Spatial reasoning data
========

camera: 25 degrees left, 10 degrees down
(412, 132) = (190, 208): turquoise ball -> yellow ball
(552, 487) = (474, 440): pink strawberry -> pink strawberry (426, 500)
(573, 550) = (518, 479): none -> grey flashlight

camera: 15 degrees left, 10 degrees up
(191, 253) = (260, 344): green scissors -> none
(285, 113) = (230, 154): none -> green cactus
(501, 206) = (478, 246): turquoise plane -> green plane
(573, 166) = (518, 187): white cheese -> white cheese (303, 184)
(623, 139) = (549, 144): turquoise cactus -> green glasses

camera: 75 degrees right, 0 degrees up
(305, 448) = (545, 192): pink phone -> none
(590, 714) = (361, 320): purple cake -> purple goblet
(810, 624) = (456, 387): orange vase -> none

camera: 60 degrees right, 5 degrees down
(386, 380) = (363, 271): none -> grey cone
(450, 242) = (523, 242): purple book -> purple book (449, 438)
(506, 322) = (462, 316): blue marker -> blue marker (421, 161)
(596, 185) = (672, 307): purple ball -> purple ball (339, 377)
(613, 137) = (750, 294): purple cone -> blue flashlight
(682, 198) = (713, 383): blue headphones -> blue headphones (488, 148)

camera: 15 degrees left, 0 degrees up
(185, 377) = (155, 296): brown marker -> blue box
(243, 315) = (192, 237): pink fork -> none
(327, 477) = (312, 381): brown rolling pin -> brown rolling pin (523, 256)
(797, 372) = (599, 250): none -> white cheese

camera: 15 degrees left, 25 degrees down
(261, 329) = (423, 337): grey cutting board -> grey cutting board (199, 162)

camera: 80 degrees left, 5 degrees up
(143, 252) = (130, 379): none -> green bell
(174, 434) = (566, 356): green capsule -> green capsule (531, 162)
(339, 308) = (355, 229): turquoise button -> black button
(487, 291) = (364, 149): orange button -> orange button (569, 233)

========

PROBLEM:
Copy the lines above exactly, leaving every word as it is.

WRITTEN RESPONSE:
camera: 25 degrees left, 10 degrees down
(412, 132) = (190, 208): turquoise ball -> yellow ball
(552, 487) = (474, 440): pink strawberry -> pink strawberry (426, 500)
(573, 550) = (518, 479): none -> grey flashlight

camera: 15 degrees left, 10 degrees up
(191, 253) = (260, 344): green scissors -> none
(285, 113) = (230, 154): none -> green cactus
(501, 206) = (478, 246): turquoise plane -> green plane
(573, 166) = (518, 187): white cheese -> white cheese (303, 184)
(623, 139) = (549, 144): turquoise cactus -> green glasses

camera: 75 degrees right, 0 degrees up
(305, 448) = (545, 192): pink phone -> none
(590, 714) = (361, 320): purple cake -> purple goblet
(810, 624) = (456, 387): orange vase -> none

camera: 60 degrees right, 5 degrees down
(386, 380) = (363, 271): none -> grey cone
(450, 242) = (523, 242): purple book -> purple book (449, 438)
(506, 322) = (462, 316): blue marker -> blue marker (421, 161)
(596, 185) = (672, 307): purple ball -> purple ball (339, 377)
(613, 137) = (750, 294): purple cone -> blue flashlight
(682, 198) = (713, 383): blue headphones -> blue headphones (488, 148)

camera: 15 degrees left, 0 degrees up
(185, 377) = (155, 296): brown marker -> blue box
(243, 315) = (192, 237): pink fork -> none
(327, 477) = (312, 381): brown rolling pin -> brown rolling pin (523, 256)
(797, 372) = (599, 250): none -> white cheese

camera: 15 degrees left, 25 degrees down
(261, 329) = (423, 337): grey cutting board -> grey cutting board (199, 162)

camera: 80 degrees left, 5 degrees up
(143, 252) = (130, 379): none -> green bell
(174, 434) = (566, 356): green capsule -> green capsule (531, 162)
(339, 308) = (355, 229): turquoise button -> black button
(487, 291) = (364, 149): orange button -> orange button (569, 233)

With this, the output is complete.